* [What is being asked] Word for word, set down every line of the entries below from the line with "T3: NPN (B VX, C" to the line with "T10: NPN (B", including both, and no other line.

* [Provided information]

::::::::

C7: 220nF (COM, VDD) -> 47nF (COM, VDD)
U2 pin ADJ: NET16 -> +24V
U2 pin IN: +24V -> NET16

::::::::

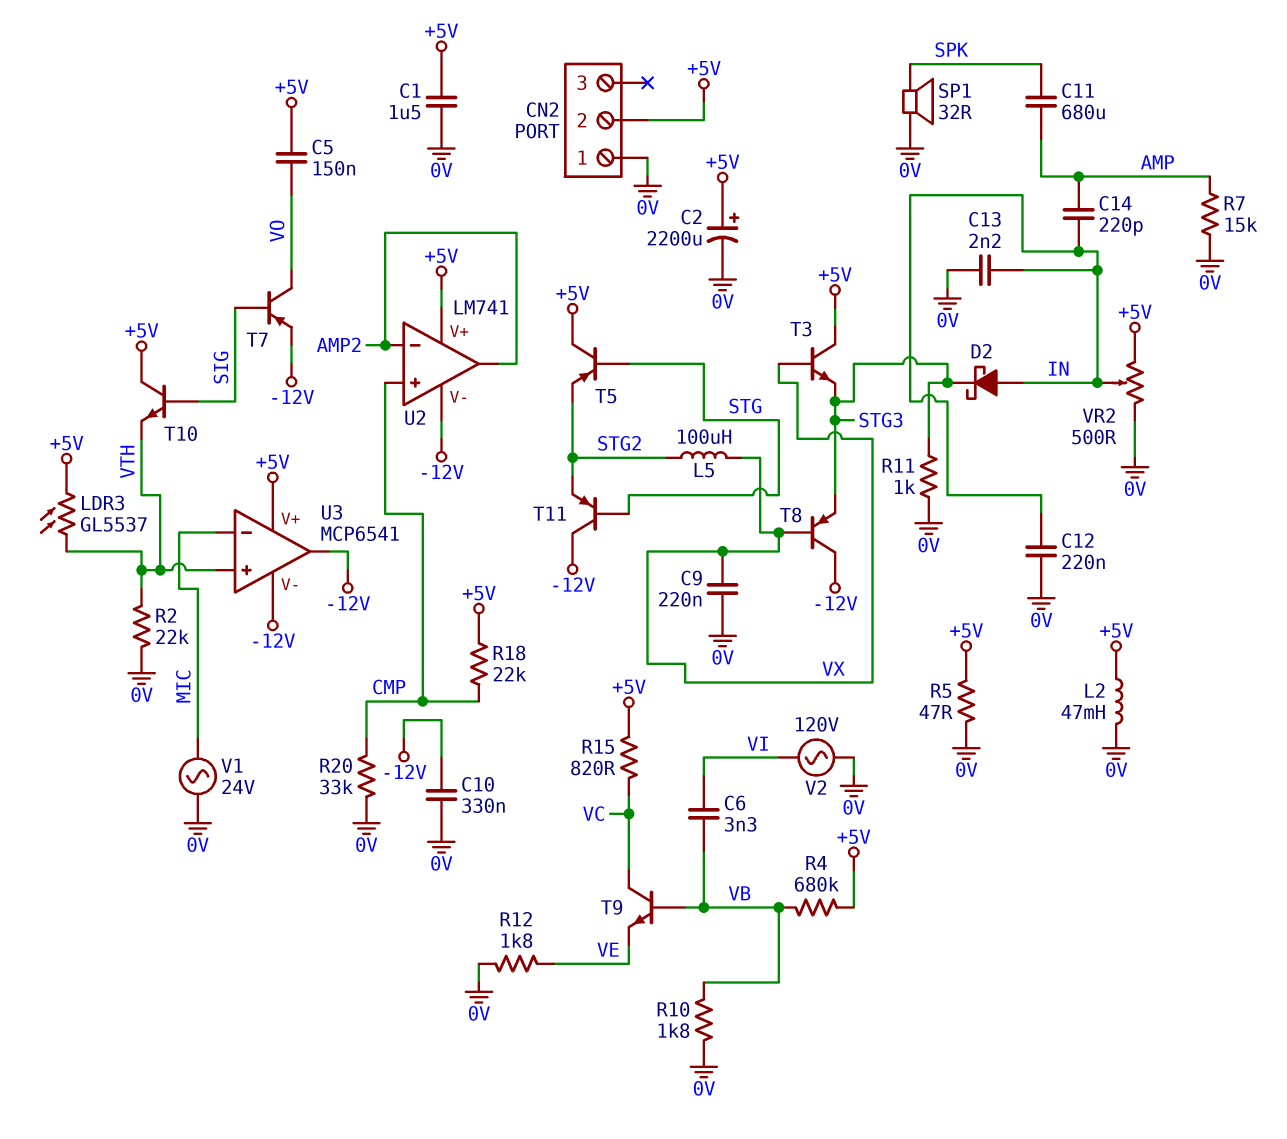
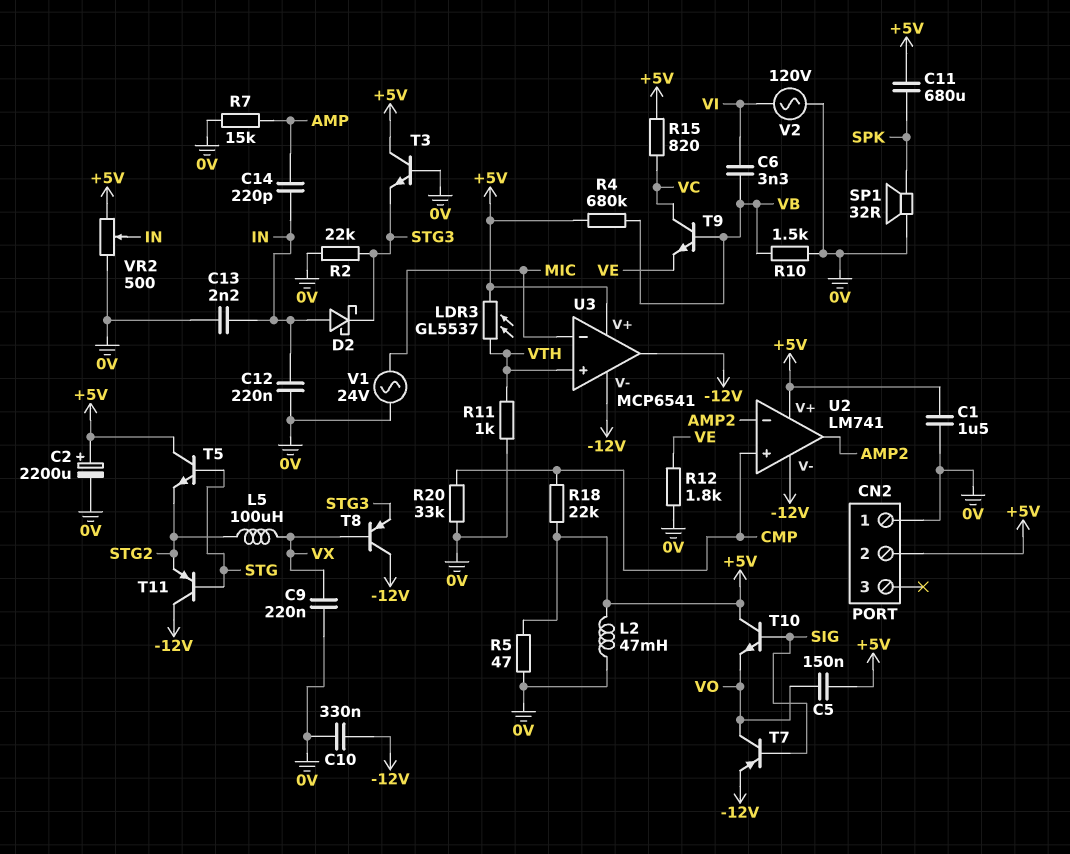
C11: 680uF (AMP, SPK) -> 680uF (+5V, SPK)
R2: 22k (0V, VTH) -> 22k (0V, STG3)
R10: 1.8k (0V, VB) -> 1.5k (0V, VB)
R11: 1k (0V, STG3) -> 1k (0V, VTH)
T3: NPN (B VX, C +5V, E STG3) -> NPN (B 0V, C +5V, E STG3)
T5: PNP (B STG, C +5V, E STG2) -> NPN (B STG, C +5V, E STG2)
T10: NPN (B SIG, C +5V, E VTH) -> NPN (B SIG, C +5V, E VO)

::::::::

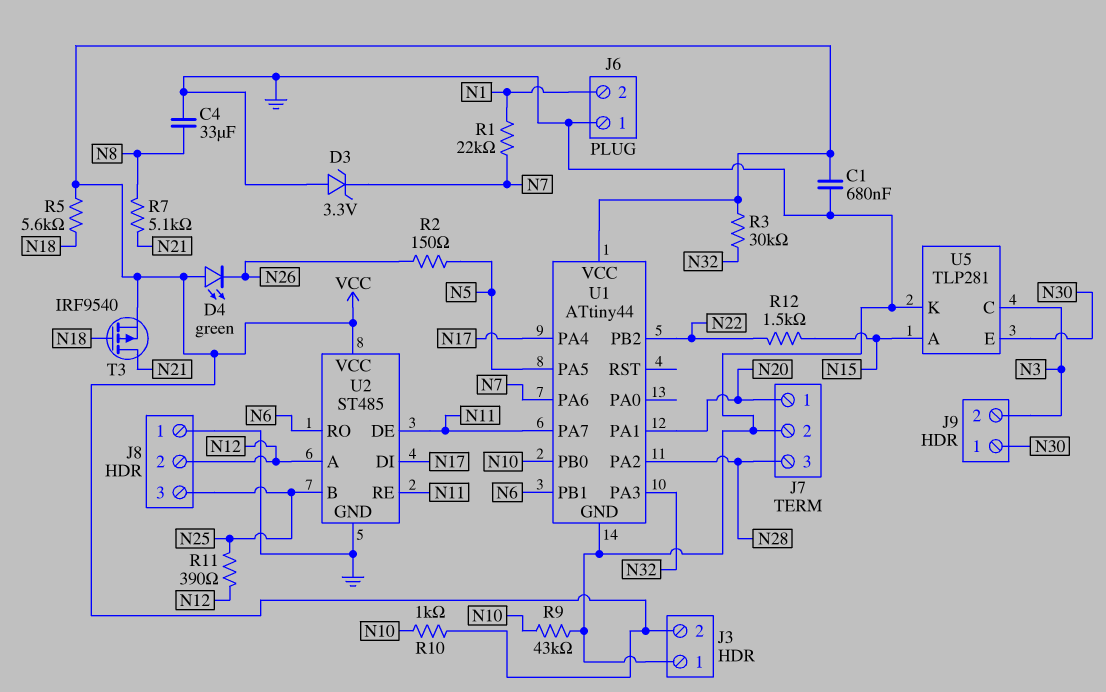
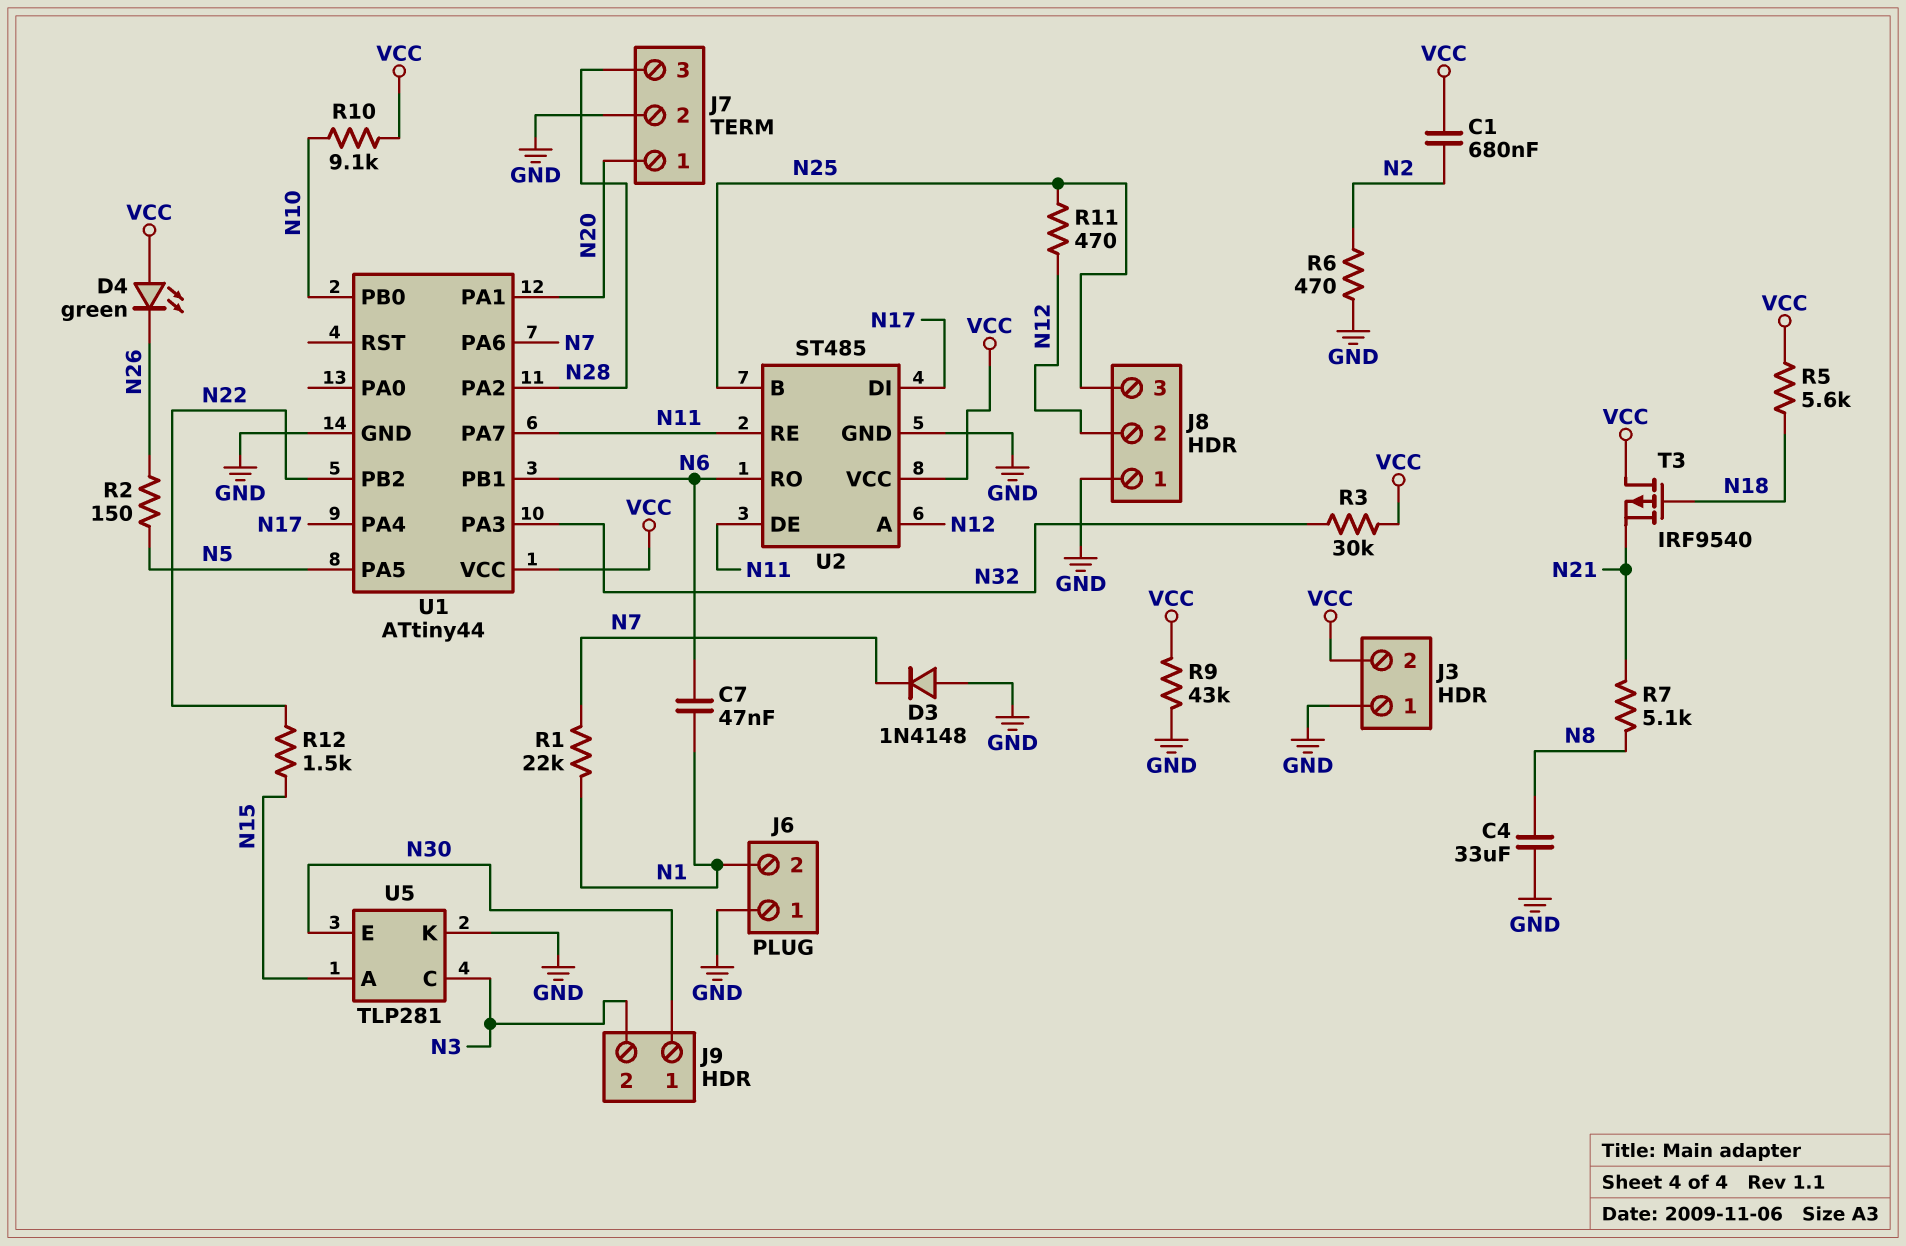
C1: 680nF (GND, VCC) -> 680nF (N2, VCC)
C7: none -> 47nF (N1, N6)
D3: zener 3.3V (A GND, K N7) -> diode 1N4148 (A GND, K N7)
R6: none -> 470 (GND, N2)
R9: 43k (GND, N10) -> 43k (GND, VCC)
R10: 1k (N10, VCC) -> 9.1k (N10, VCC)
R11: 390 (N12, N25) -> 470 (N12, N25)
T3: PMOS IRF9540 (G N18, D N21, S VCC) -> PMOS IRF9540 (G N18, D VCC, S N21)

::::::::

* [Answer to the exercise]
T3: NPN (B VX, C +5V, E STG3) -> NPN (B 0V, C +5V, E STG3)
T5: PNP (B STG, C +5V, E STG2) -> NPN (B STG, C +5V, E STG2)
T10: NPN (B SIG, C +5V, E VTH) -> NPN (B SIG, C +5V, E VO)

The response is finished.